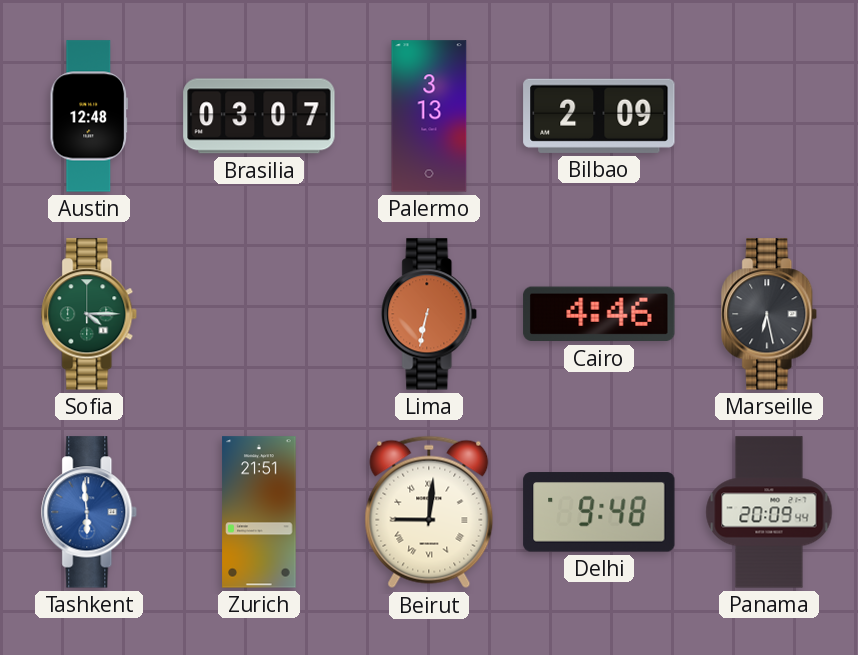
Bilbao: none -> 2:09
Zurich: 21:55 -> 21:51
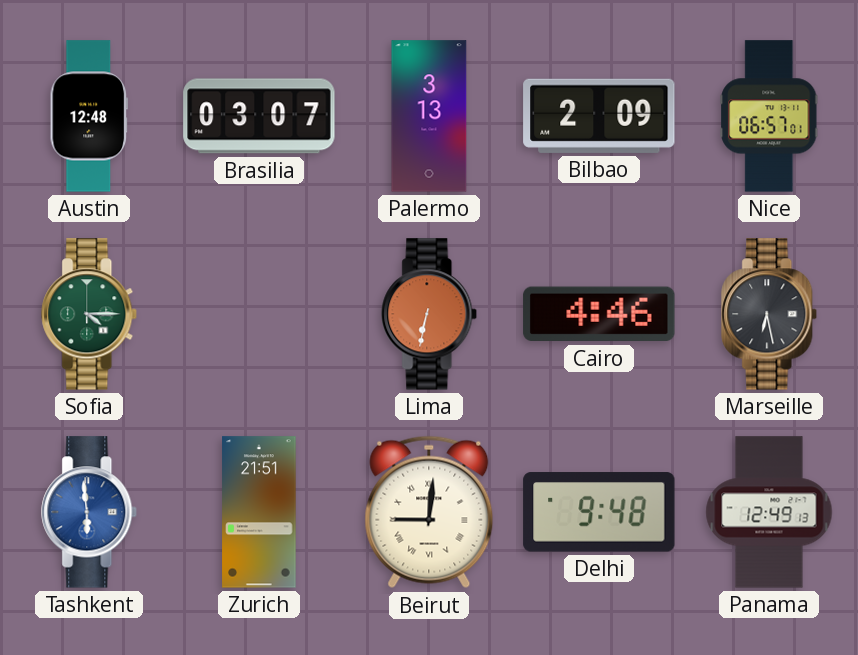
Nice: none -> 06:57
Panama: 20:09 -> 12:49
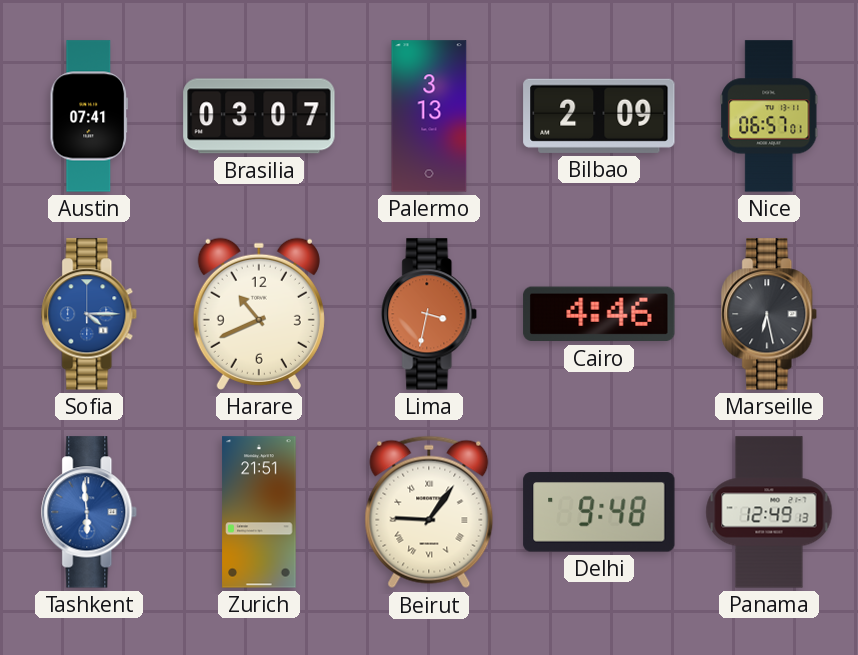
Austin: 12:48 -> 07:41
Sofia dial: green -> blue
Harare: none -> 10:41
Lima: 6:32 -> 3:32
Beirut: 9:01 -> 9:06
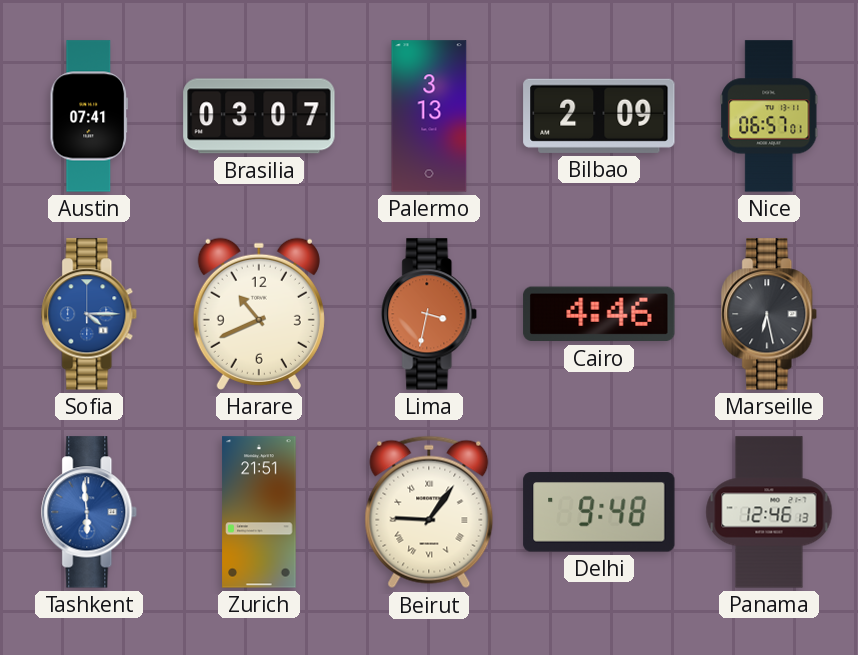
Panama: 12:49 -> 12:46
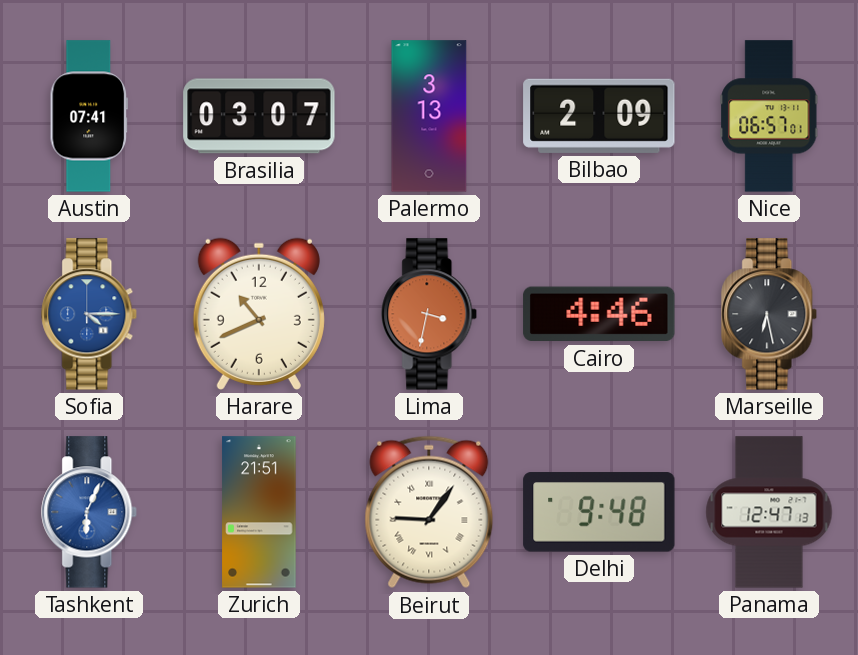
Tashkent: 5:59 -> 6:04
Panama: 12:46 -> 12:47
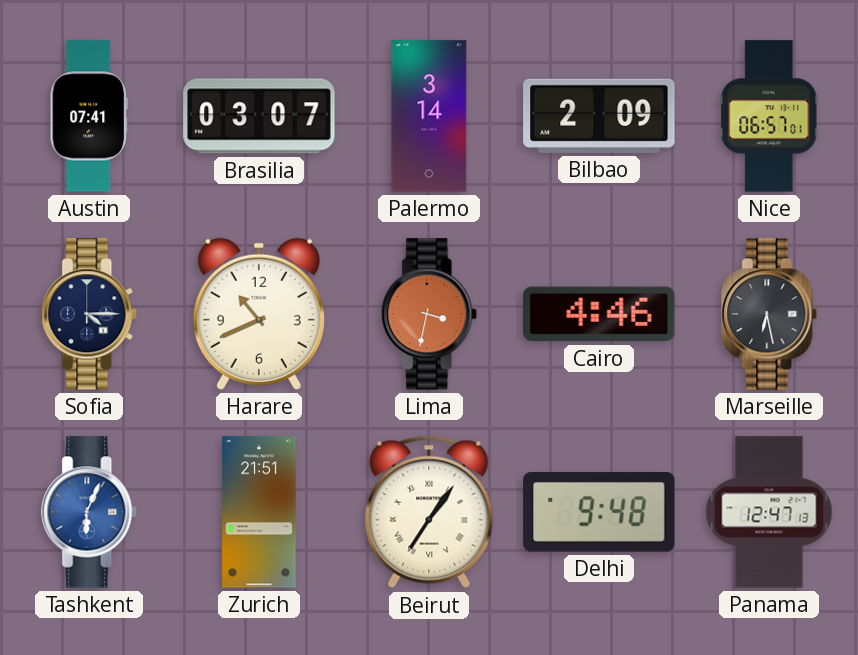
Palermo: 3:13 -> 3:14
Sofia dial: blue -> navy
Beirut: 9:06 -> 7:06
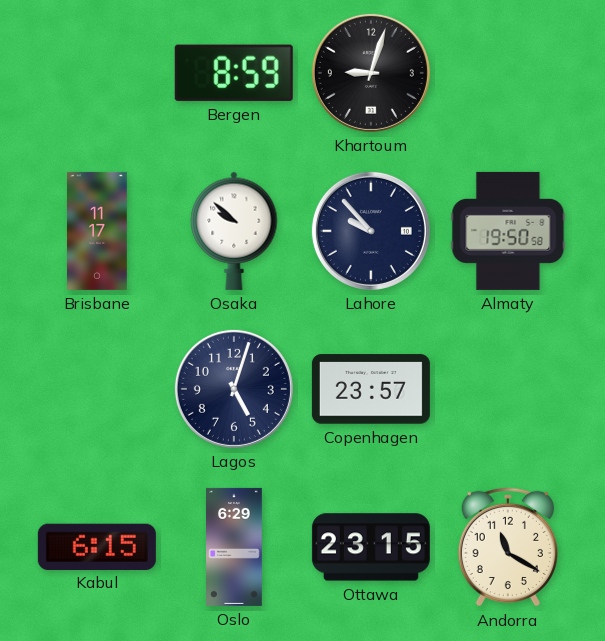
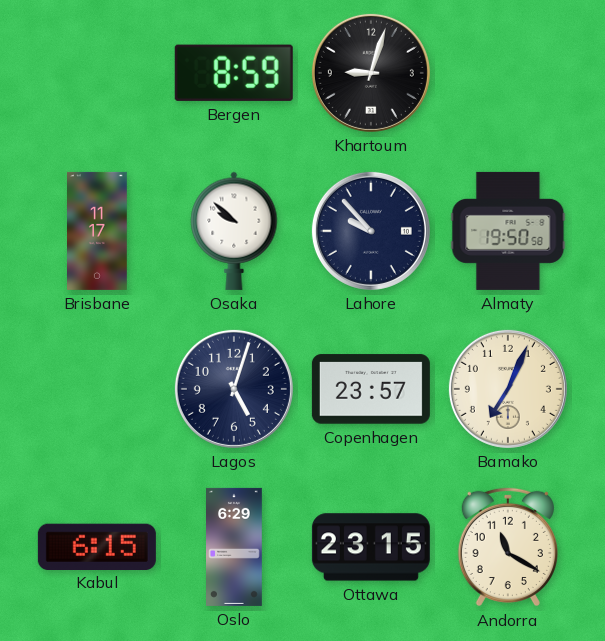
Bamako: none -> 7:04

AIM OF THE TASK —
Render every line of the records above as a JSON list of strings, one string per line, with blank lines skipped. Leave the pictures out of the list.

RESULT OF THE TASK —
[
  "Bilbao: none -> 2:09",
  "Zurich: 21:55 -> 21:51",
  "Nice: none -> 06:57",
  "Panama: 20:09 -> 12:49",
  "Austin: 12:48 -> 07:41",
  "Sofia dial: green -> blue",
  "Harare: none -> 10:41",
  "Lima: 6:32 -> 3:32",
  "Beirut: 9:01 -> 9:06",
  "Panama: 12:49 -> 12:46",
  "Tashkent: 5:59 -> 6:04",
  "Panama: 12:46 -> 12:47",
  "Palermo: 3:13 -> 3:14",
  "Sofia dial: blue -> navy",
  "Beirut: 9:06 -> 7:06",
  "Bamako: none -> 7:04"
]